[Shape state change listings]
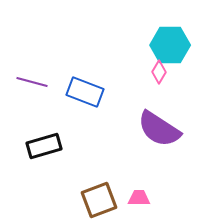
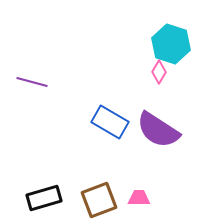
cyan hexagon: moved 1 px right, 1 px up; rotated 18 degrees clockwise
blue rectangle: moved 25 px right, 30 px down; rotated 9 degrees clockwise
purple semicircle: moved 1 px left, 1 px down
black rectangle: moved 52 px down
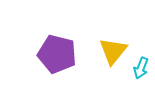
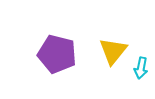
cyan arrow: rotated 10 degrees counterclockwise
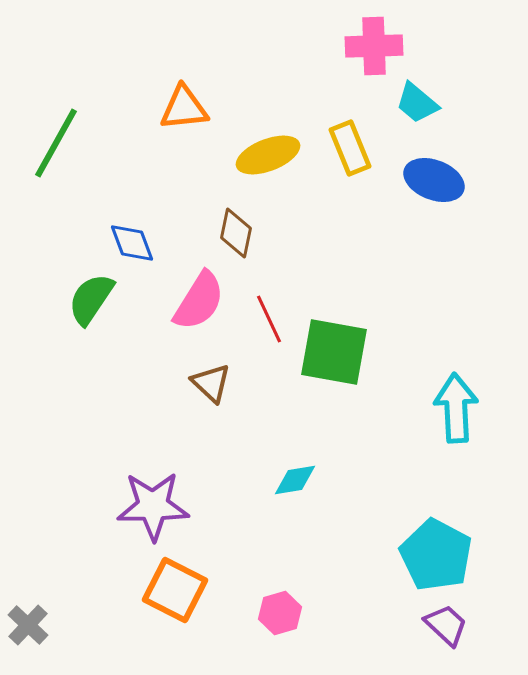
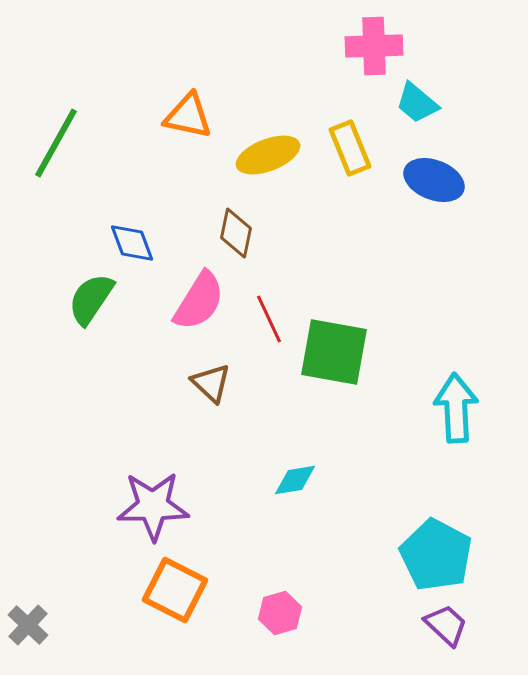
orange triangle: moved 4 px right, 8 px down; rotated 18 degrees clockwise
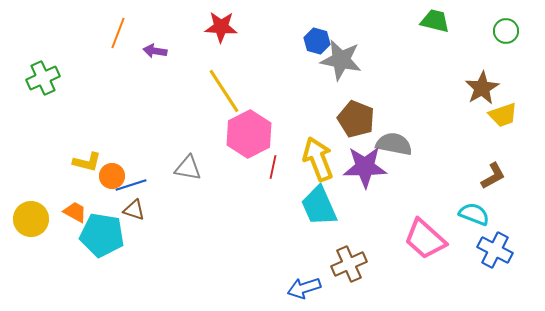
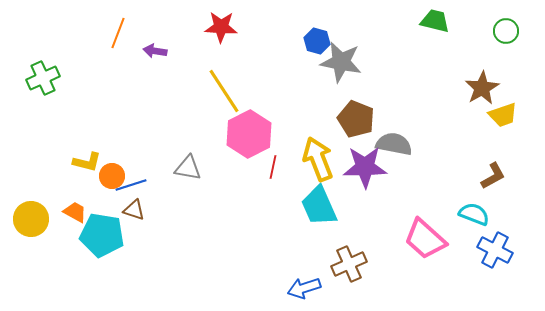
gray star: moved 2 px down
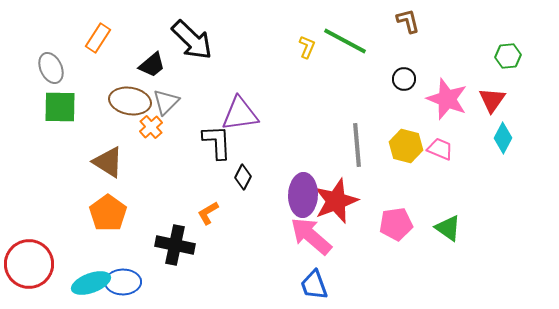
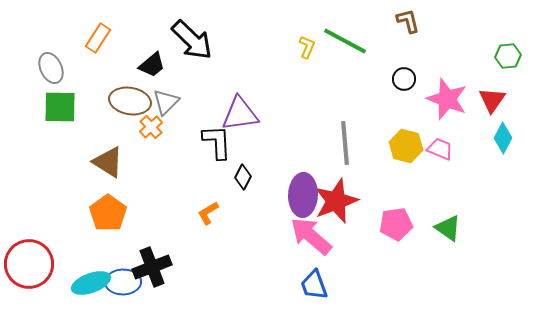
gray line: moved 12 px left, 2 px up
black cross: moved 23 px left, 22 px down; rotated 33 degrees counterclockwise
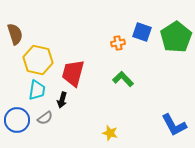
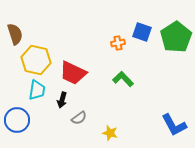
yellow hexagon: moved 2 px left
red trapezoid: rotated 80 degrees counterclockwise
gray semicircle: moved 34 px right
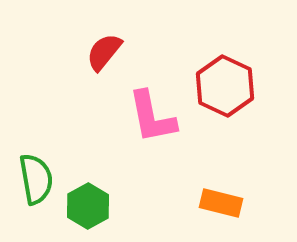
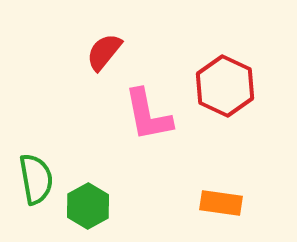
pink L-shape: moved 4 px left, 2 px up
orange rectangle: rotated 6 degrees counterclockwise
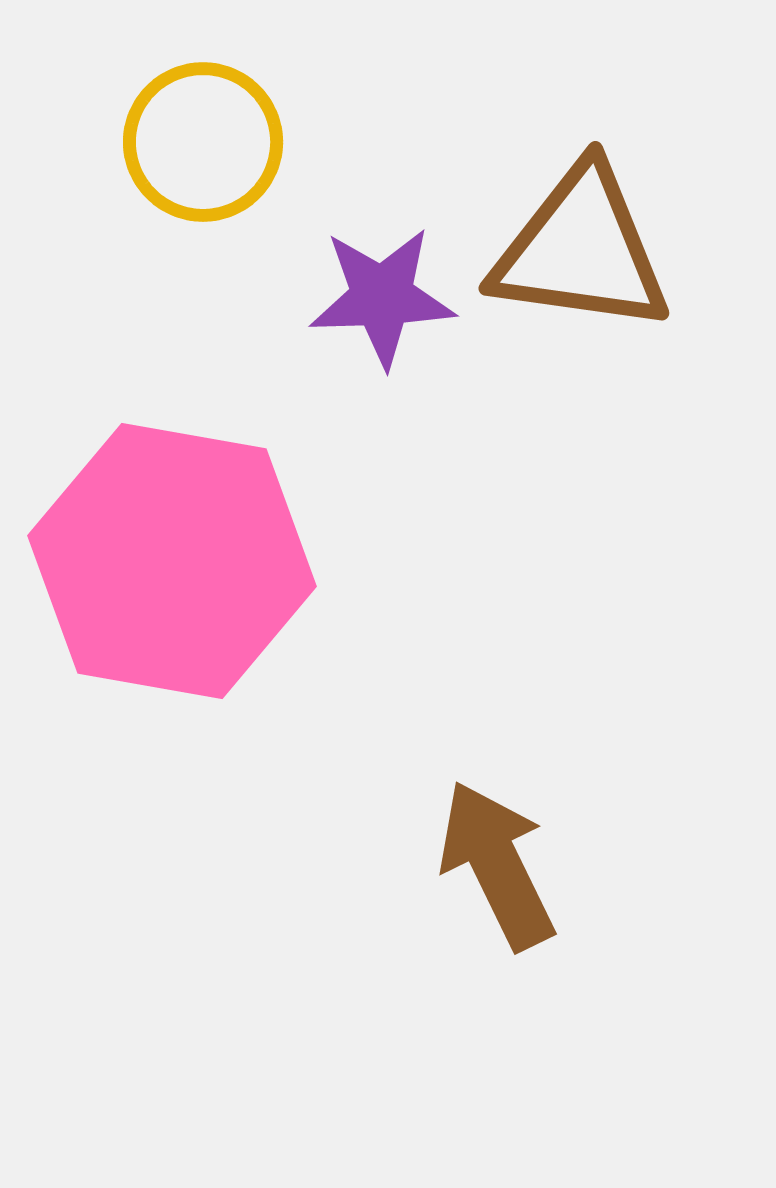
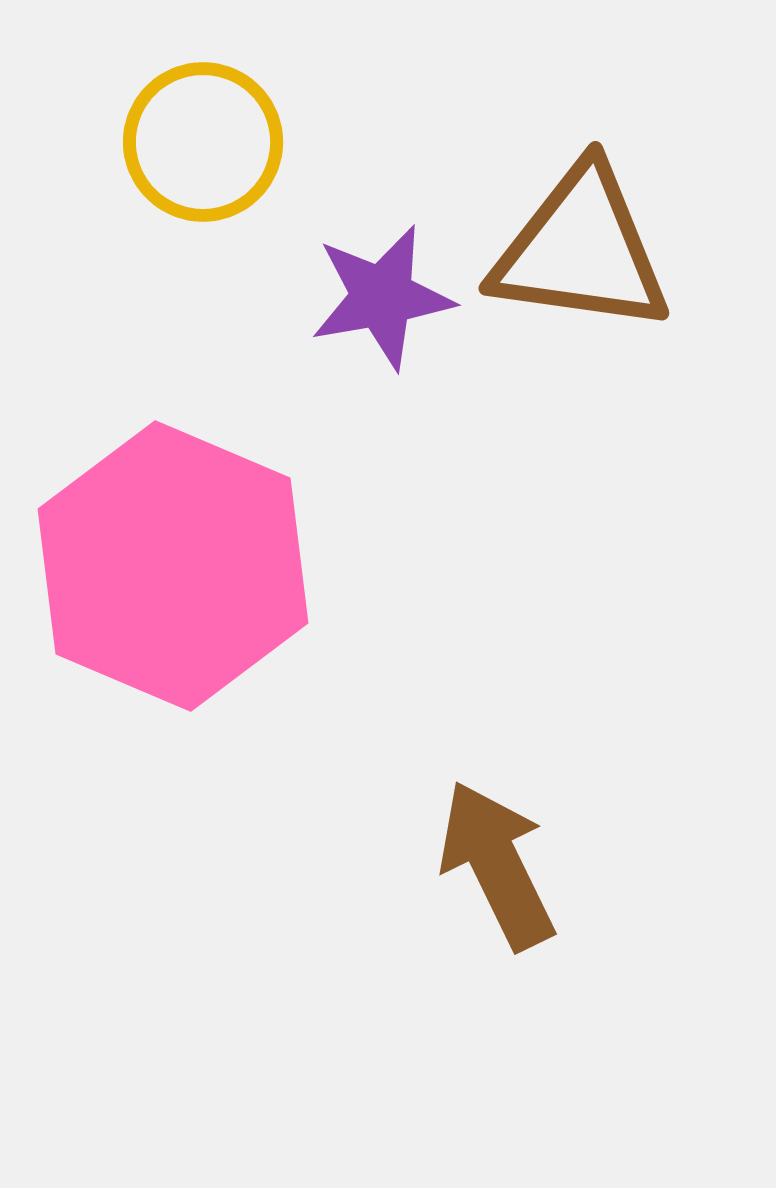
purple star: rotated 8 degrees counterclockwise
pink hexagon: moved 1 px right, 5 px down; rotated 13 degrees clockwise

» Your instructions: Every line between the one containing "gray line: moved 12 px left, 2 px up" and the last line of the data above, both included, should be copied exactly, but not the pictures.

» Worked solution:
gray line: moved 12 px left, 2 px up
black cross: moved 23 px left, 22 px down; rotated 33 degrees counterclockwise
yellow hexagon: moved 2 px left
red trapezoid: rotated 80 degrees counterclockwise
gray semicircle: moved 34 px right
pink L-shape: moved 4 px left, 2 px up
orange rectangle: rotated 6 degrees counterclockwise
purple star: rotated 8 degrees counterclockwise
pink hexagon: moved 1 px right, 5 px down; rotated 13 degrees clockwise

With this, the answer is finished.